— begin Provided material —

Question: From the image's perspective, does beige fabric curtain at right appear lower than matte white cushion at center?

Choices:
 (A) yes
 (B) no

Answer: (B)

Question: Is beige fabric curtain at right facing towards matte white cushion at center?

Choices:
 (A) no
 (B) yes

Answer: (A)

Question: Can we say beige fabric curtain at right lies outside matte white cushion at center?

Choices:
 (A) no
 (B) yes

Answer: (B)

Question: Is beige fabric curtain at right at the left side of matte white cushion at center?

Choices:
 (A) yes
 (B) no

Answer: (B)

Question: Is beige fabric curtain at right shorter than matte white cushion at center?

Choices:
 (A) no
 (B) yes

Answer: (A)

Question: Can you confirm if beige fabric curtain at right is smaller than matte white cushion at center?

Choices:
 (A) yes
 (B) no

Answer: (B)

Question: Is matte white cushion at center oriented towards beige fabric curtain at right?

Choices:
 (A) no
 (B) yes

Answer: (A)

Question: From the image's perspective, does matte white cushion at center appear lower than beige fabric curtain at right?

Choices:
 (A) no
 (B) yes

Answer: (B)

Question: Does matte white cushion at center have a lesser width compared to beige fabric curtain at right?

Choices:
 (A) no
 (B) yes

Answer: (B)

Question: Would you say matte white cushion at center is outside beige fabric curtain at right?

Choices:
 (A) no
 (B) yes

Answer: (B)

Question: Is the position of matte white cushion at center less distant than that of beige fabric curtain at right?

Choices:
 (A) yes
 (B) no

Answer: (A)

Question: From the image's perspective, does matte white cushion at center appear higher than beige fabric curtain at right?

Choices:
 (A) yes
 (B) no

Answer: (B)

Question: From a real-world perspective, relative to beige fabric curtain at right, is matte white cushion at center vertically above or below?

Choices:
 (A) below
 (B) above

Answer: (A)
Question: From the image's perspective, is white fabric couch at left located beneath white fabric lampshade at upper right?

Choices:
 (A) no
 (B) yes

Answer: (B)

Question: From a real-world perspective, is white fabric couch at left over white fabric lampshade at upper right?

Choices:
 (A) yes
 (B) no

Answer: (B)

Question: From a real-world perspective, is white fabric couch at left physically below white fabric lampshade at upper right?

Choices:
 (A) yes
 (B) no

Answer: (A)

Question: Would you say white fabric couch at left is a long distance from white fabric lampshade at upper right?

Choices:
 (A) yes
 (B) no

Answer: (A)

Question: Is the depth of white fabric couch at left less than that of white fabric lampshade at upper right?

— end Provided material —

### Job:
Return all of the material above word for word, leaving nothing out and changing nothing.

### Answer for this exercise:
Question: From the image's perspective, does beige fabric curtain at right appear lower than matte white cushion at center?

Choices:
 (A) yes
 (B) no

Answer: (B)

Question: Is beige fabric curtain at right facing towards matte white cushion at center?

Choices:
 (A) no
 (B) yes

Answer: (A)

Question: Can we say beige fabric curtain at right lies outside matte white cushion at center?

Choices:
 (A) no
 (B) yes

Answer: (B)

Question: Is beige fabric curtain at right at the left side of matte white cushion at center?

Choices:
 (A) yes
 (B) no

Answer: (B)

Question: Is beige fabric curtain at right shorter than matte white cushion at center?

Choices:
 (A) no
 (B) yes

Answer: (A)

Question: Can you confirm if beige fabric curtain at right is smaller than matte white cushion at center?

Choices:
 (A) yes
 (B) no

Answer: (B)

Question: Is matte white cushion at center oriented towards beige fabric curtain at right?

Choices:
 (A) no
 (B) yes

Answer: (A)

Question: From the image's perspective, does matte white cushion at center appear lower than beige fabric curtain at right?

Choices:
 (A) no
 (B) yes

Answer: (B)

Question: Does matte white cushion at center have a lesser width compared to beige fabric curtain at right?

Choices:
 (A) no
 (B) yes

Answer: (B)

Question: Would you say matte white cushion at center is outside beige fabric curtain at right?

Choices:
 (A) no
 (B) yes

Answer: (B)

Question: Is the position of matte white cushion at center less distant than that of beige fabric curtain at right?

Choices:
 (A) yes
 (B) no

Answer: (A)

Question: From the image's perspective, does matte white cushion at center appear higher than beige fabric curtain at right?

Choices:
 (A) yes
 (B) no

Answer: (B)

Question: From a real-world perspective, relative to beige fabric curtain at right, is matte white cushion at center vertically above or below?

Choices:
 (A) below
 (B) above

Answer: (A)
Question: From the image's perspective, is white fabric couch at left located beneath white fabric lampshade at upper right?

Choices:
 (A) no
 (B) yes

Answer: (B)

Question: From a real-world perspective, is white fabric couch at left over white fabric lampshade at upper right?

Choices:
 (A) yes
 (B) no

Answer: (B)

Question: From a real-world perspective, is white fabric couch at left physically below white fabric lampshade at upper right?

Choices:
 (A) yes
 (B) no

Answer: (A)

Question: Would you say white fabric couch at left is a long distance from white fabric lampshade at upper right?

Choices:
 (A) yes
 (B) no

Answer: (A)

Question: Is the depth of white fabric couch at left less than that of white fabric lampshade at upper right?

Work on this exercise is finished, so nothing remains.